►

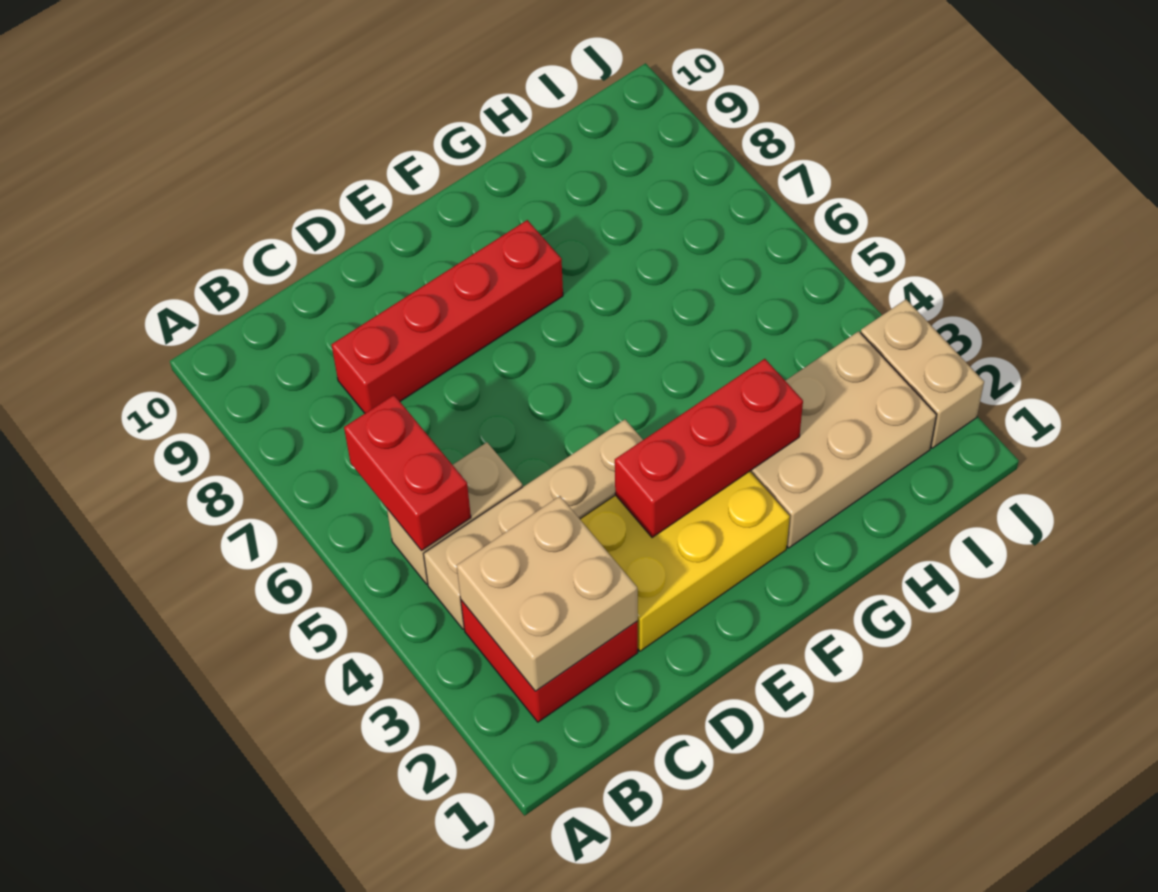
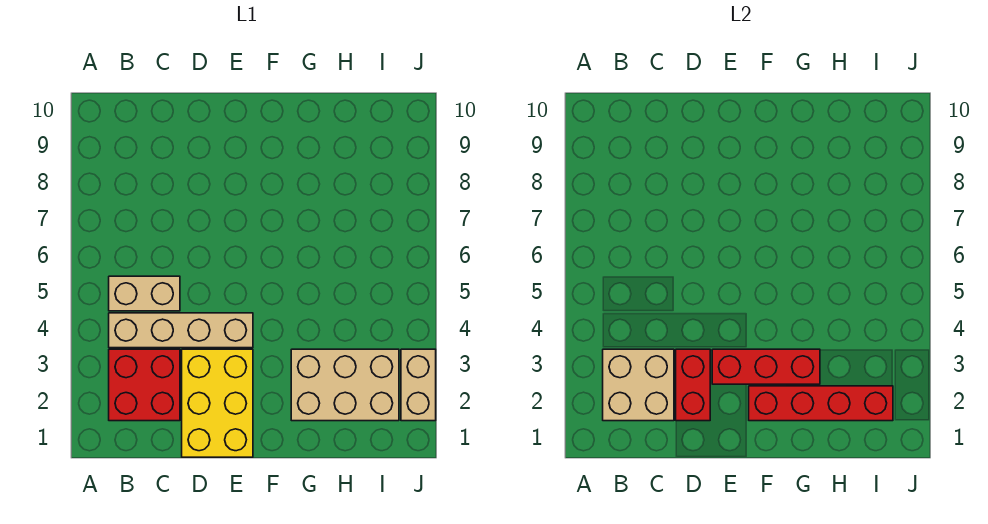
red 1x2 brick [344,395,471,551] -> red 1x2 brick moved to [676,349,710,421]
red 1x4 brick [331,220,563,413] -> red 1x4 brick moved to [749,386,893,421]
yellow 2x3 brick [580,471,790,651] -> yellow 2x3 brick turned to [182,349,253,457]

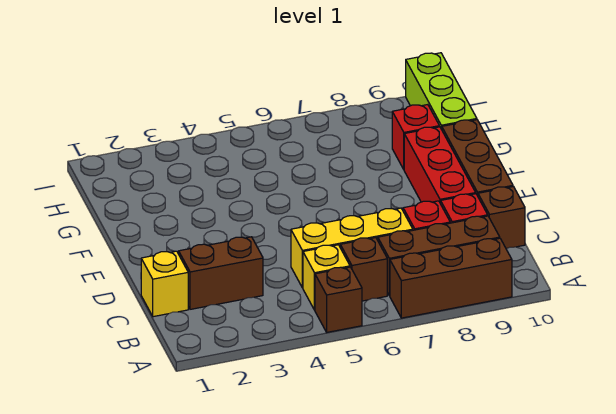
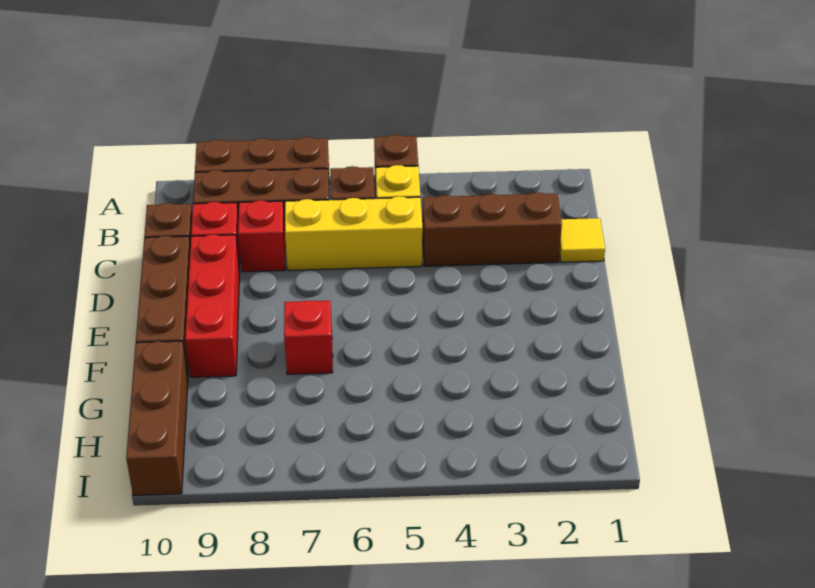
yellow 1x1 brick [141,251,188,317] -> yellow 1x1 tile [559,218,605,262]
brown 1x2 brick [179,237,263,309] -> brown 1x3 brick [422,193,562,266]
red 1x1 brick [392,105,439,169] -> red 1x1 brick moved to [284,301,333,374]
lime 1x3 brick [406,53,477,129] -> brown 1x3 brick [126,341,188,495]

◄

■ WHAT IS NEEDED: In the data above, find each line where the string "moved" appears, then copy it.

■ YOUR SOLUTION:
red 1x2 brick [344,395,471,551] -> red 1x2 brick moved to [676,349,710,421]
red 1x4 brick [331,220,563,413] -> red 1x4 brick moved to [749,386,893,421]
red 1x1 brick [392,105,439,169] -> red 1x1 brick moved to [284,301,333,374]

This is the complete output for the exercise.